One part of the entries below is wanted: the lines from the one containing "green brick G10:G11" through the one containing "purple brick G5:J5". Write those out exactly and nothing else.

*Data extracted from a collection*.
►

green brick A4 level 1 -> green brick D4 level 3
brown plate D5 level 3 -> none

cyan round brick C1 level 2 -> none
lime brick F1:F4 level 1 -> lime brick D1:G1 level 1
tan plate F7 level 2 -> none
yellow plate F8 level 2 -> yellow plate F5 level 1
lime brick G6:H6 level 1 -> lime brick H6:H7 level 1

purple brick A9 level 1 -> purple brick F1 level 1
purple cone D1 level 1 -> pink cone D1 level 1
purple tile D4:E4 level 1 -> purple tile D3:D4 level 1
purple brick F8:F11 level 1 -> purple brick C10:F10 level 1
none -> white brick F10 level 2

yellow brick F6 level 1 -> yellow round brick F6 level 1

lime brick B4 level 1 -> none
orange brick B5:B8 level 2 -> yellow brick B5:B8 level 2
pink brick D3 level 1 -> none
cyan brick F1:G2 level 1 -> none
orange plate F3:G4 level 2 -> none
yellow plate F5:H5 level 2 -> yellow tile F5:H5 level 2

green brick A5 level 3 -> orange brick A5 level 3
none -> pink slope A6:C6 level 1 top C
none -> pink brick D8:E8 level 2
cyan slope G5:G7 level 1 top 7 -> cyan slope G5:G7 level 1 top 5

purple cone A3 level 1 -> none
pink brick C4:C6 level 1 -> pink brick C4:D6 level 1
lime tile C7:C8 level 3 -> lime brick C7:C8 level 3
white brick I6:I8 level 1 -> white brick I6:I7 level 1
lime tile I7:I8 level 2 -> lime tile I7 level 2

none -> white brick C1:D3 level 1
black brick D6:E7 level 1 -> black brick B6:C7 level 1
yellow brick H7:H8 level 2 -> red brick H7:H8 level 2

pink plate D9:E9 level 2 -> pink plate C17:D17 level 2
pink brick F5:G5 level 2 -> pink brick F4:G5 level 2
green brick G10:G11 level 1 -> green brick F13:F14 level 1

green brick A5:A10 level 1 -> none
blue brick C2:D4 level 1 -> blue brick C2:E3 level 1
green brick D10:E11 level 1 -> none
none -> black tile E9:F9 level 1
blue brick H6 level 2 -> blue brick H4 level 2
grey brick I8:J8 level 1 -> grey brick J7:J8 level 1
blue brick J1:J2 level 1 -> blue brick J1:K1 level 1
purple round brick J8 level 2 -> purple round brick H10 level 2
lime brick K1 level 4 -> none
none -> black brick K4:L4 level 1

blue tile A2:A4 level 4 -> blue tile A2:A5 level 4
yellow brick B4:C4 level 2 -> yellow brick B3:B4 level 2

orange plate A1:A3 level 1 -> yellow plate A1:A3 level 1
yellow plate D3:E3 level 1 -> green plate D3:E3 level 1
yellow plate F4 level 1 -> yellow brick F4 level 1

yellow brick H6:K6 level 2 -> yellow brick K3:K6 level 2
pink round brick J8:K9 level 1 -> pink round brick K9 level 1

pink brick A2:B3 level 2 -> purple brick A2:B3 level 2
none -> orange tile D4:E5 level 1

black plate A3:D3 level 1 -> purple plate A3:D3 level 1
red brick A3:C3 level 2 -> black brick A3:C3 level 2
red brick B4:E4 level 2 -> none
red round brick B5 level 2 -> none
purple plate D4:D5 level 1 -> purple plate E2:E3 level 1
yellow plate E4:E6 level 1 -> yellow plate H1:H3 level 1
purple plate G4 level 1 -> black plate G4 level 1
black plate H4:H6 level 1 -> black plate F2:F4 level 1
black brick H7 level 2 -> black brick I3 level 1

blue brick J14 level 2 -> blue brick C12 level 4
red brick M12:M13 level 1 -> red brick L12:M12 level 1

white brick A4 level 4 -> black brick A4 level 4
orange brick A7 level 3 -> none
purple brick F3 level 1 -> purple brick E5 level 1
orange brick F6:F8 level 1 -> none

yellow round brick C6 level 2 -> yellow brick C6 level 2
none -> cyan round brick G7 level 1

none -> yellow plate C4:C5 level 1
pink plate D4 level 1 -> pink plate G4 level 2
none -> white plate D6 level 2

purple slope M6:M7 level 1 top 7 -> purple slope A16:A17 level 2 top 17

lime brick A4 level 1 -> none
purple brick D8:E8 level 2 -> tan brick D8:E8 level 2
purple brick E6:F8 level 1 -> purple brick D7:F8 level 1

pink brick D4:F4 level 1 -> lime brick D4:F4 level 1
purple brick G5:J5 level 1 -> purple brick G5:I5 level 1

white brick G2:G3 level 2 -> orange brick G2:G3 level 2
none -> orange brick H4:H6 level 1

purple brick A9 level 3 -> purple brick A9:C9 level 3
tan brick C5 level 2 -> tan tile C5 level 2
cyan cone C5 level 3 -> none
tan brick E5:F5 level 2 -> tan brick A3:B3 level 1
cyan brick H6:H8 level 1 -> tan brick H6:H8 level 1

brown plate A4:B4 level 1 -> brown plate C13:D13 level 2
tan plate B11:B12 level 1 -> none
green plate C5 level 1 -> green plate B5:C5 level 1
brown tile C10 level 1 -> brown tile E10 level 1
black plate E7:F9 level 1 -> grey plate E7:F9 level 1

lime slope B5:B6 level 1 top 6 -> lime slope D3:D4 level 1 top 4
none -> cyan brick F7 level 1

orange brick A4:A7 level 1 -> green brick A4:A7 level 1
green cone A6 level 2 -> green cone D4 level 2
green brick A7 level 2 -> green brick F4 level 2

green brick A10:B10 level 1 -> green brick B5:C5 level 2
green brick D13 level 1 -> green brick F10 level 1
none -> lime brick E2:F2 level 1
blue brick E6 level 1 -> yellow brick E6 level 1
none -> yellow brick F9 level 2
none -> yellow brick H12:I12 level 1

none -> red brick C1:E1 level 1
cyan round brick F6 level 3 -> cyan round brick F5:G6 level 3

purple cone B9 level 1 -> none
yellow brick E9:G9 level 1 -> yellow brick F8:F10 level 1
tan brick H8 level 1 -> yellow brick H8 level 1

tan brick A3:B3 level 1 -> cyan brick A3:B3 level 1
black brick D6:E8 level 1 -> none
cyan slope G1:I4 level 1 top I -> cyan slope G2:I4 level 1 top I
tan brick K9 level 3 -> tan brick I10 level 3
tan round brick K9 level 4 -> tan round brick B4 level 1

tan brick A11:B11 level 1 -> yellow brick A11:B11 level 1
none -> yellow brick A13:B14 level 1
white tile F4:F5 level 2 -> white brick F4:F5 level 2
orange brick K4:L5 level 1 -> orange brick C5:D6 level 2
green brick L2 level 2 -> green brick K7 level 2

◄

*Answer to this exercise*.
green brick G10:G11 level 1 -> green brick F13:F14 level 1

green brick A5:A10 level 1 -> none
blue brick C2:D4 level 1 -> blue brick C2:E3 level 1
green brick D10:E11 level 1 -> none
none -> black tile E9:F9 level 1
blue brick H6 level 2 -> blue brick H4 level 2
grey brick I8:J8 level 1 -> grey brick J7:J8 level 1
blue brick J1:J2 level 1 -> blue brick J1:K1 level 1
purple round brick J8 level 2 -> purple round brick H10 level 2
lime brick K1 level 4 -> none
none -> black brick K4:L4 level 1

blue tile A2:A4 level 4 -> blue tile A2:A5 level 4
yellow brick B4:C4 level 2 -> yellow brick B3:B4 level 2

orange plate A1:A3 level 1 -> yellow plate A1:A3 level 1
yellow plate D3:E3 level 1 -> green plate D3:E3 level 1
yellow plate F4 level 1 -> yellow brick F4 level 1

yellow brick H6:K6 level 2 -> yellow brick K3:K6 level 2
pink round brick J8:K9 level 1 -> pink round brick K9 level 1

pink brick A2:B3 level 2 -> purple brick A2:B3 level 2
none -> orange tile D4:E5 level 1

black plate A3:D3 level 1 -> purple plate A3:D3 level 1
red brick A3:C3 level 2 -> black brick A3:C3 level 2
red brick B4:E4 level 2 -> none
red round brick B5 level 2 -> none
purple plate D4:D5 level 1 -> purple plate E2:E3 level 1
yellow plate E4:E6 level 1 -> yellow plate H1:H3 level 1
purple plate G4 level 1 -> black plate G4 level 1
black plate H4:H6 level 1 -> black plate F2:F4 level 1
black brick H7 level 2 -> black brick I3 level 1

blue brick J14 level 2 -> blue brick C12 level 4
red brick M12:M13 level 1 -> red brick L12:M12 level 1

white brick A4 level 4 -> black brick A4 level 4
orange brick A7 level 3 -> none
purple brick F3 level 1 -> purple brick E5 level 1
orange brick F6:F8 level 1 -> none

yellow round brick C6 level 2 -> yellow brick C6 level 2
none -> cyan round brick G7 level 1

none -> yellow plate C4:C5 level 1
pink plate D4 level 1 -> pink plate G4 level 2
none -> white plate D6 level 2

purple slope M6:M7 level 1 top 7 -> purple slope A16:A17 level 2 top 17

lime brick A4 level 1 -> none
purple brick D8:E8 level 2 -> tan brick D8:E8 level 2
purple brick E6:F8 level 1 -> purple brick D7:F8 level 1

pink brick D4:F4 level 1 -> lime brick D4:F4 level 1
purple brick G5:J5 level 1 -> purple brick G5:I5 level 1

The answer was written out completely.